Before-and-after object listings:
=== Begin Enclosure ===

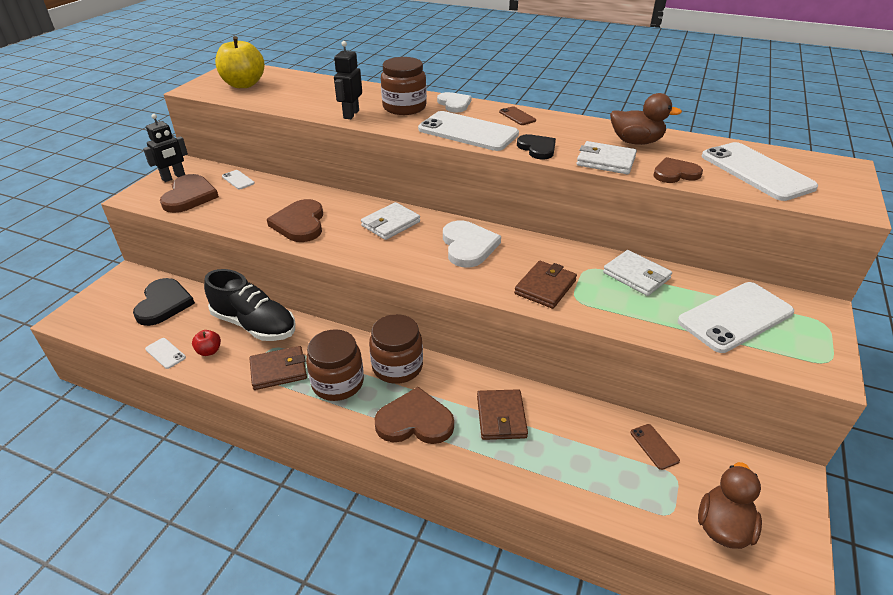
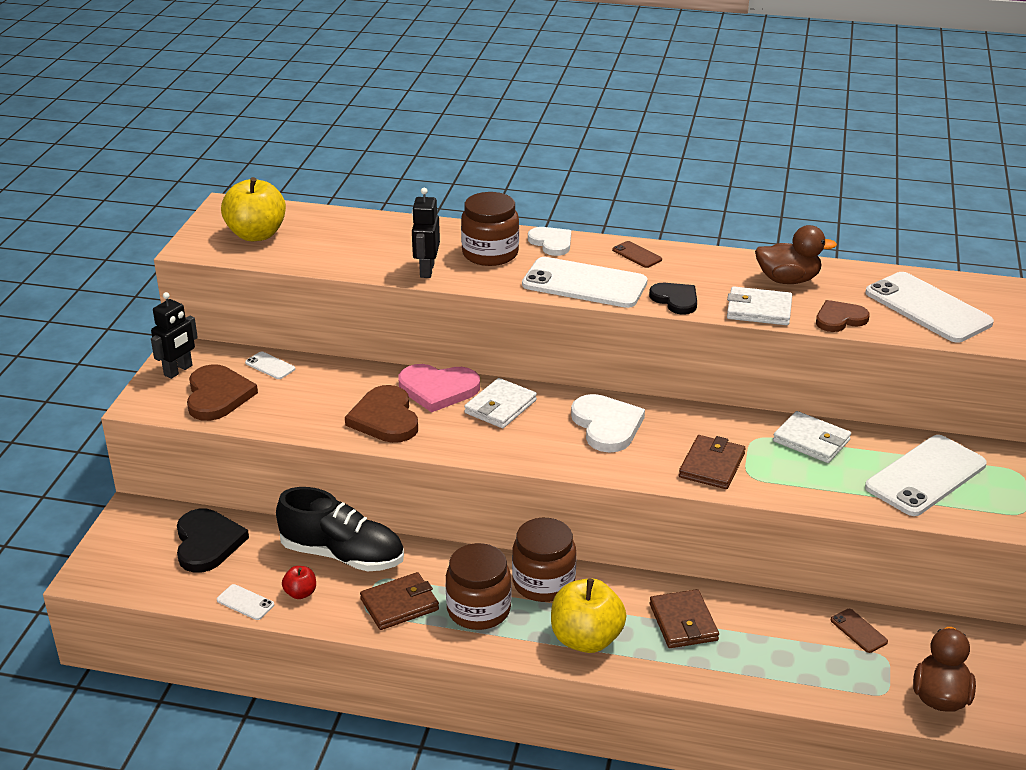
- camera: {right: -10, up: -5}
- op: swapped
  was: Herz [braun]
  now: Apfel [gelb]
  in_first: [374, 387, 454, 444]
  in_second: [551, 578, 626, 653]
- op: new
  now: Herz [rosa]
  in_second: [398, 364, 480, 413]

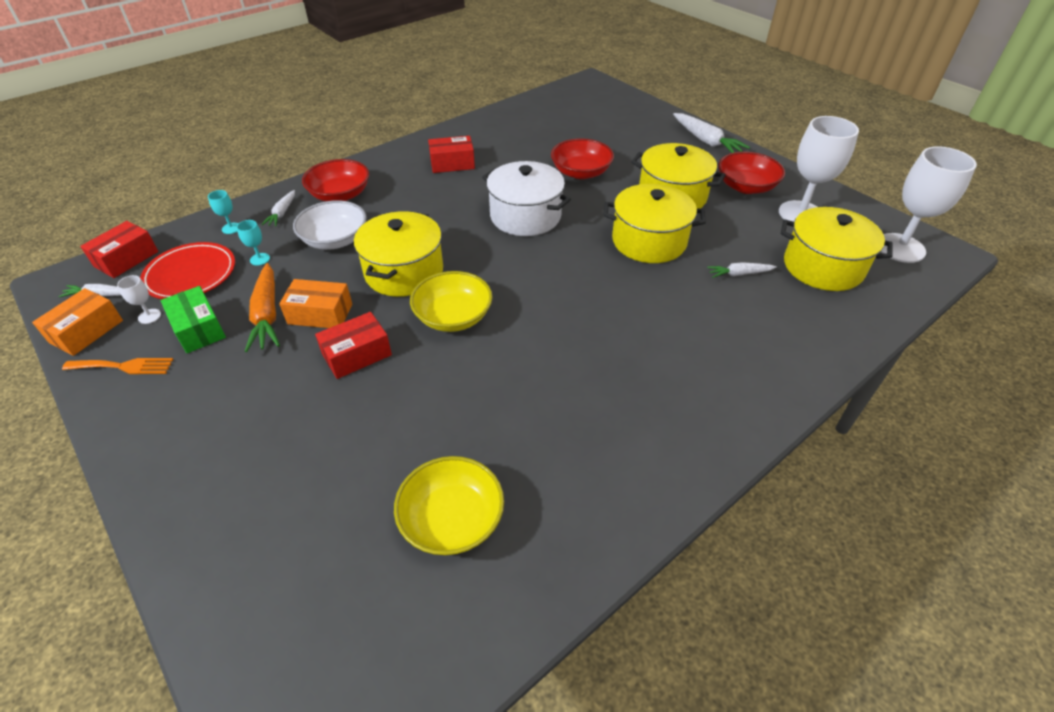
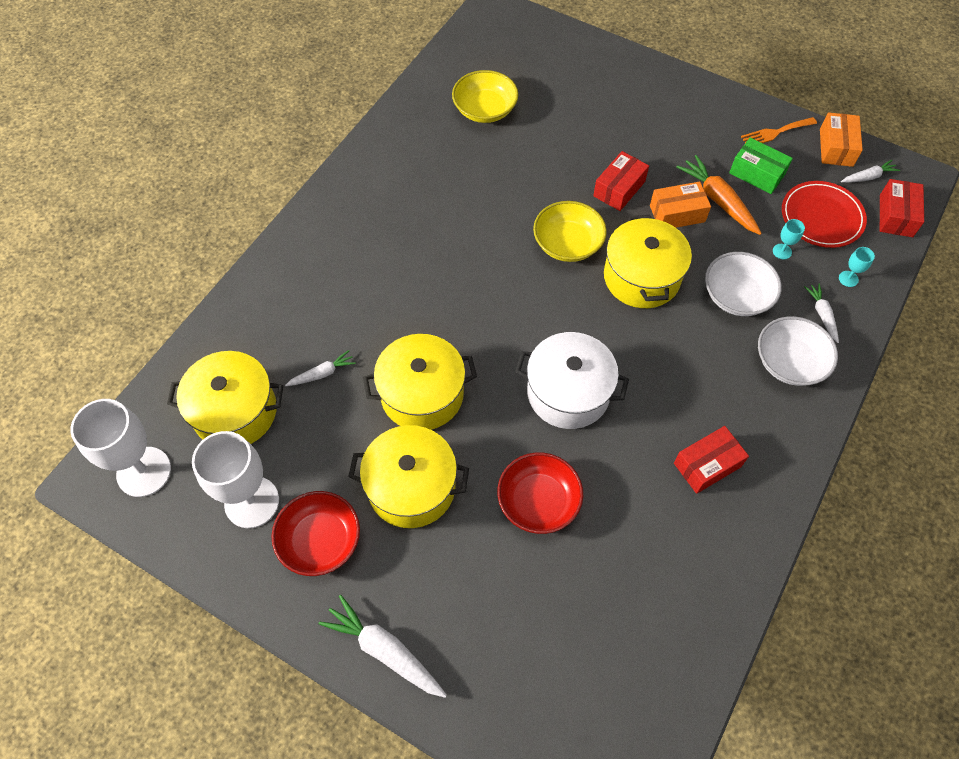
- camera: {right: 160, up: 15}
- op: gone
  was: Kelch [weiß]
  in_first: [117, 275, 161, 324]
- op: repainted
  was: Schüssel [rot]
  now: Schüssel [weiß]
  in_first: [302, 159, 369, 201]
  in_second: [758, 316, 838, 386]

=== End Enclosure ===

▶ _PROBLEM REQUIREMENTS_: Any picture found in the data is to be skipped while the rest is copied exactly.

▶ _RESPONSE BELOW_:
- camera: {right: -10, up: -5}
- op: swapped
  was: Herz [braun]
  now: Apfel [gelb]
  in_first: [374, 387, 454, 444]
  in_second: [551, 578, 626, 653]
- op: new
  now: Herz [rosa]
  in_second: [398, 364, 480, 413]

- camera: {right: 160, up: 15}
- op: gone
  was: Kelch [weiß]
  in_first: [117, 275, 161, 324]
- op: repainted
  was: Schüssel [rot]
  now: Schüssel [weiß]
  in_first: [302, 159, 369, 201]
  in_second: [758, 316, 838, 386]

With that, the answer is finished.